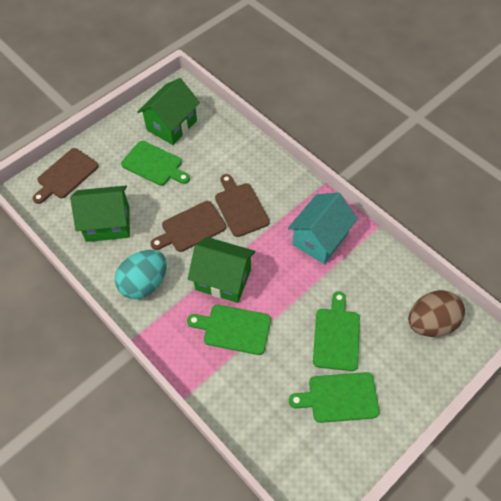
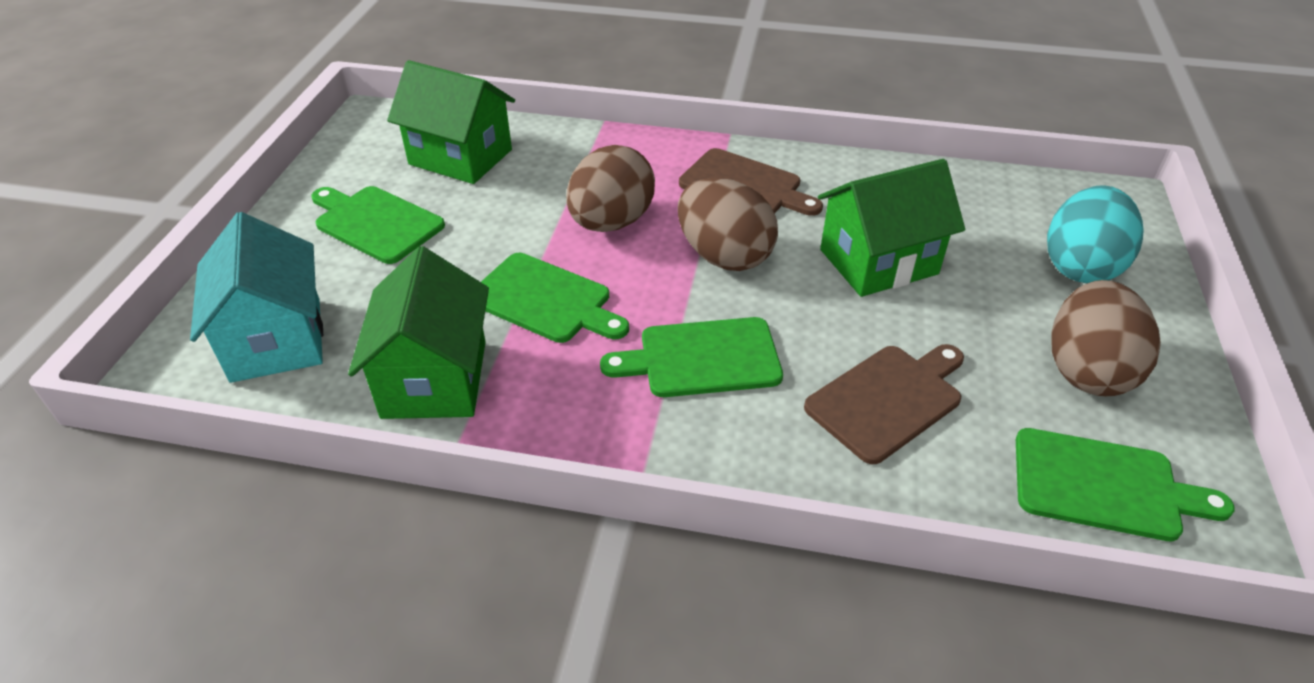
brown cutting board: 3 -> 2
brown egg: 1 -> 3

--

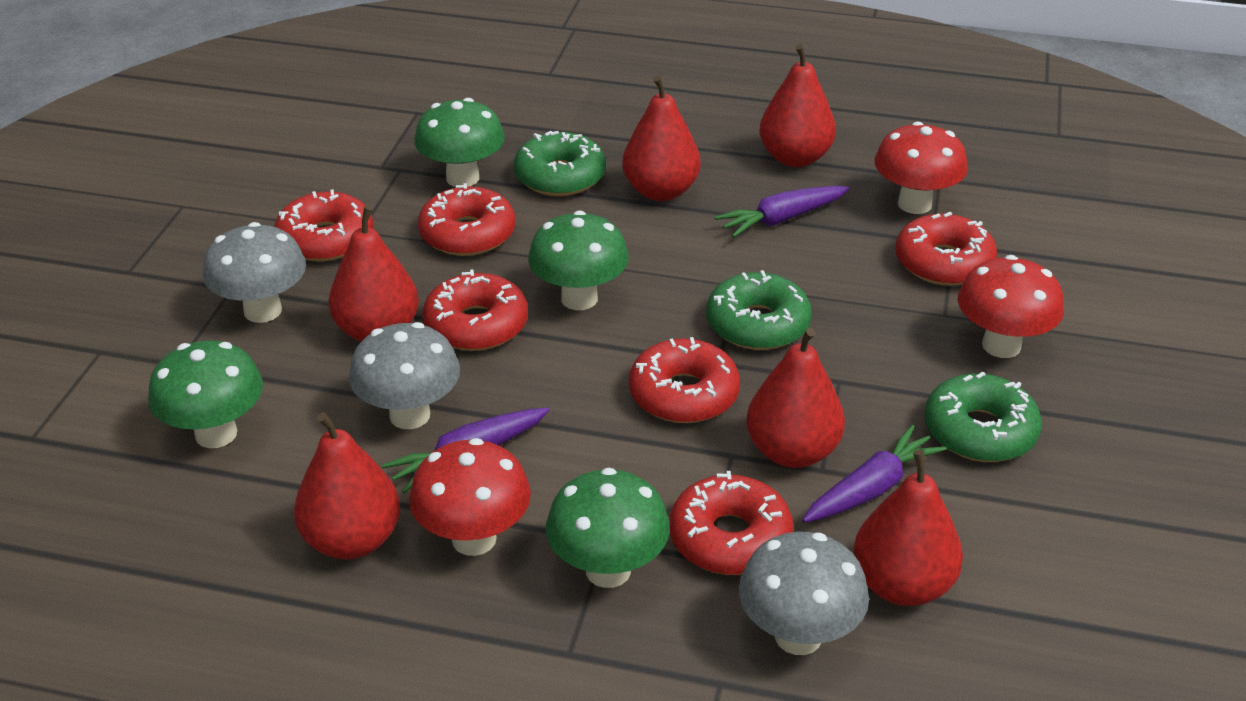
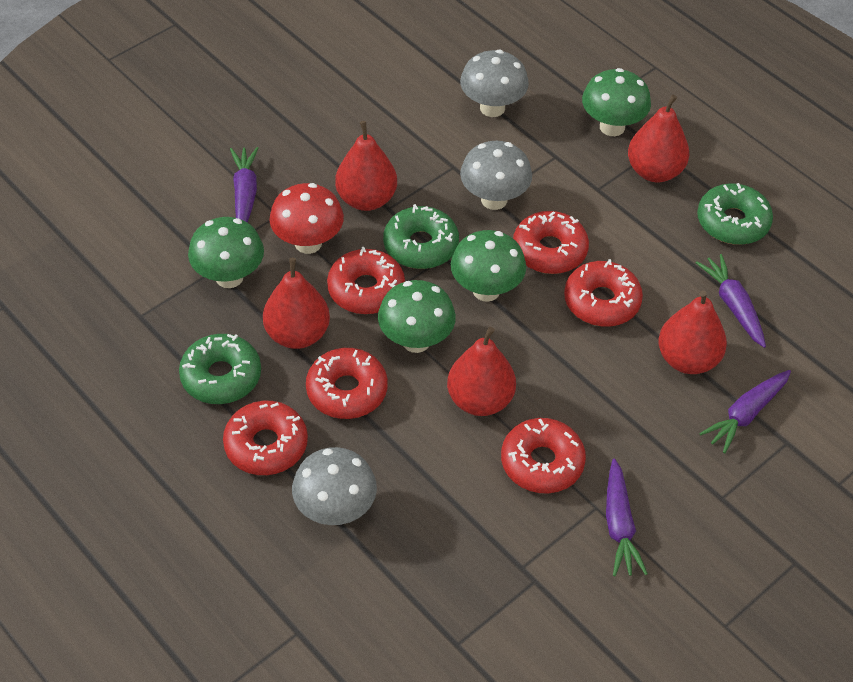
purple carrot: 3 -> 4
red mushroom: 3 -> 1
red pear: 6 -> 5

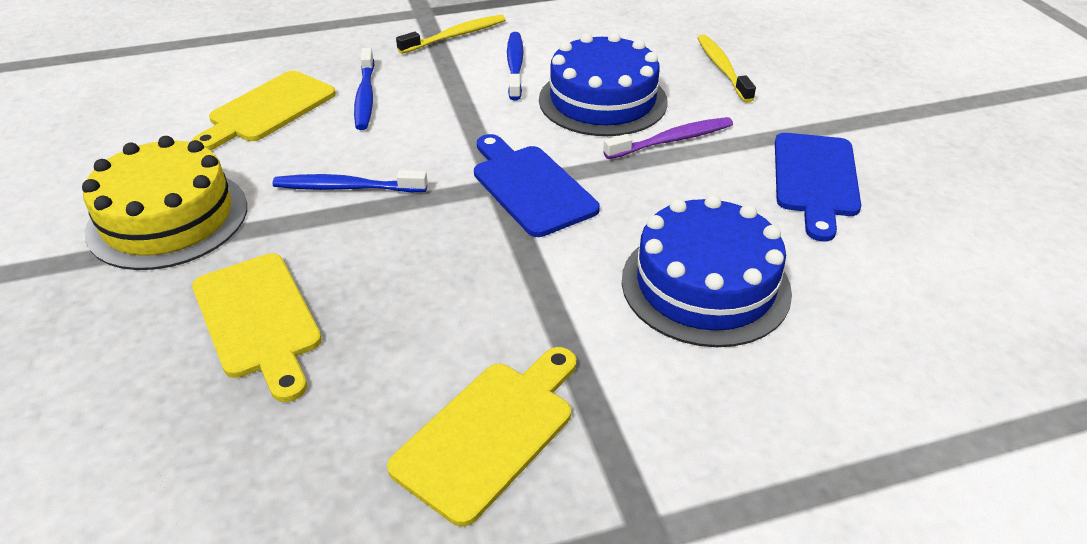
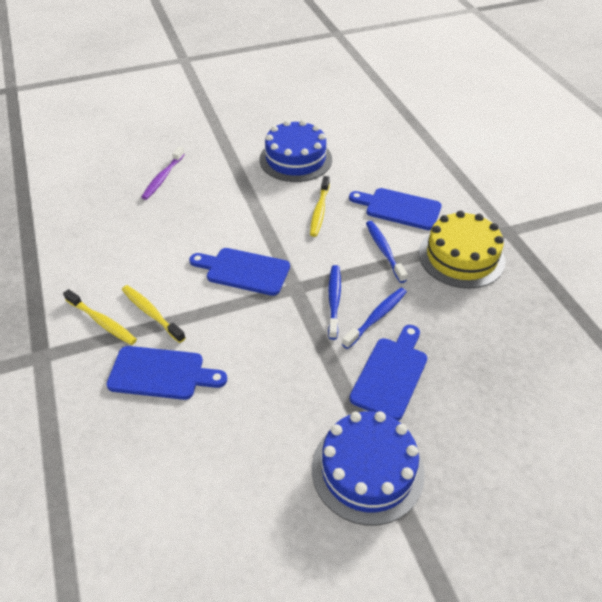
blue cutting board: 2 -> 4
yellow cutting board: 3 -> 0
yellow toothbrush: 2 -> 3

--

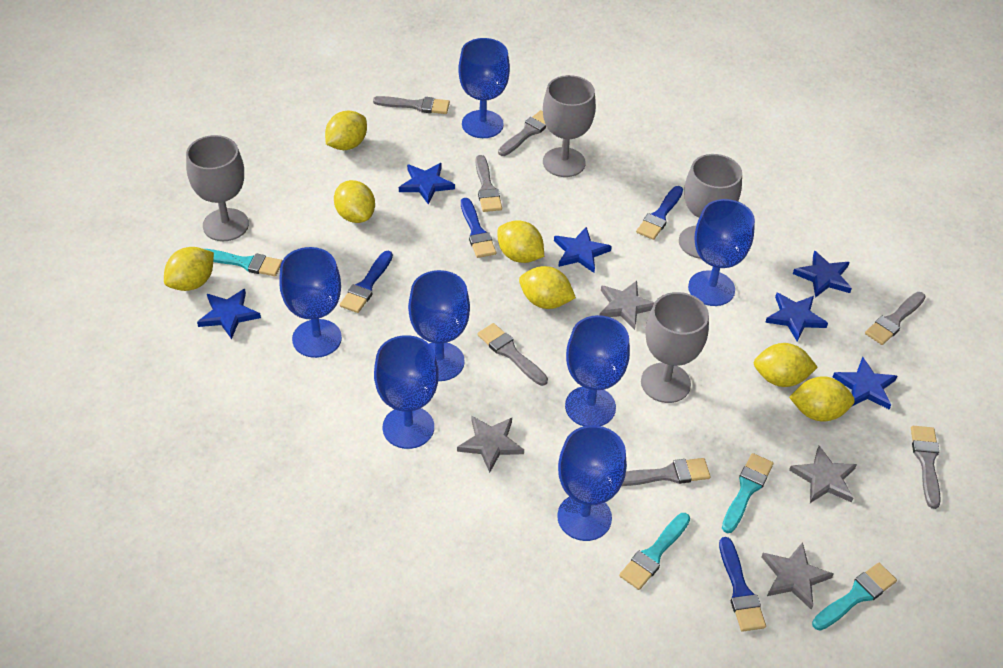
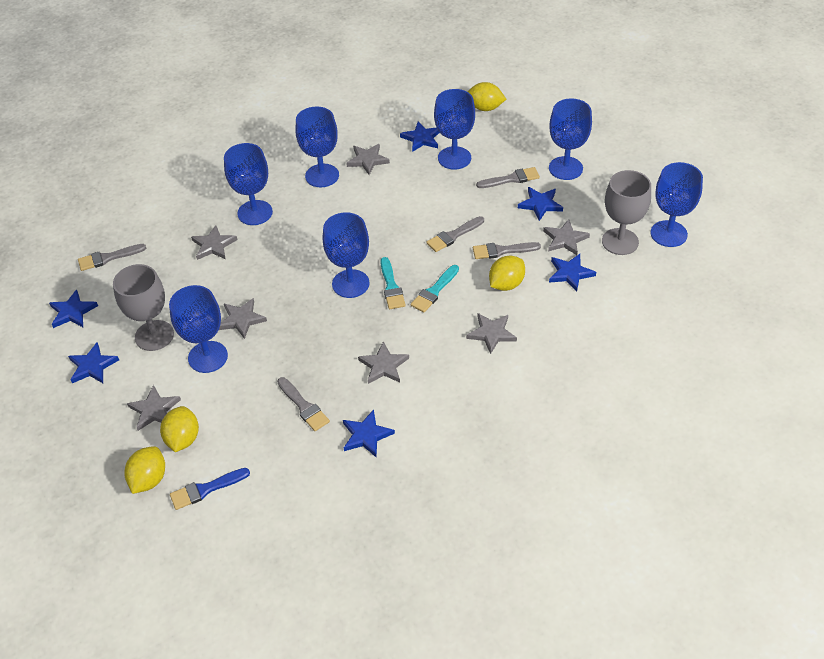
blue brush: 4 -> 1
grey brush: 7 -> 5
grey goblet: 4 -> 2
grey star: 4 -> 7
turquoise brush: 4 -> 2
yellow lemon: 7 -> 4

▶ _TASK_:
Starting at the line above that has "purple carrot: 3 -> 4" and ending at the line that has "yellow toothbrush: 2 -> 3", copy each line exactly, leaving the pictures out and adding nothing.

▶ _RESPONSE BOX_:
purple carrot: 3 -> 4
red mushroom: 3 -> 1
red pear: 6 -> 5

blue cutting board: 2 -> 4
yellow cutting board: 3 -> 0
yellow toothbrush: 2 -> 3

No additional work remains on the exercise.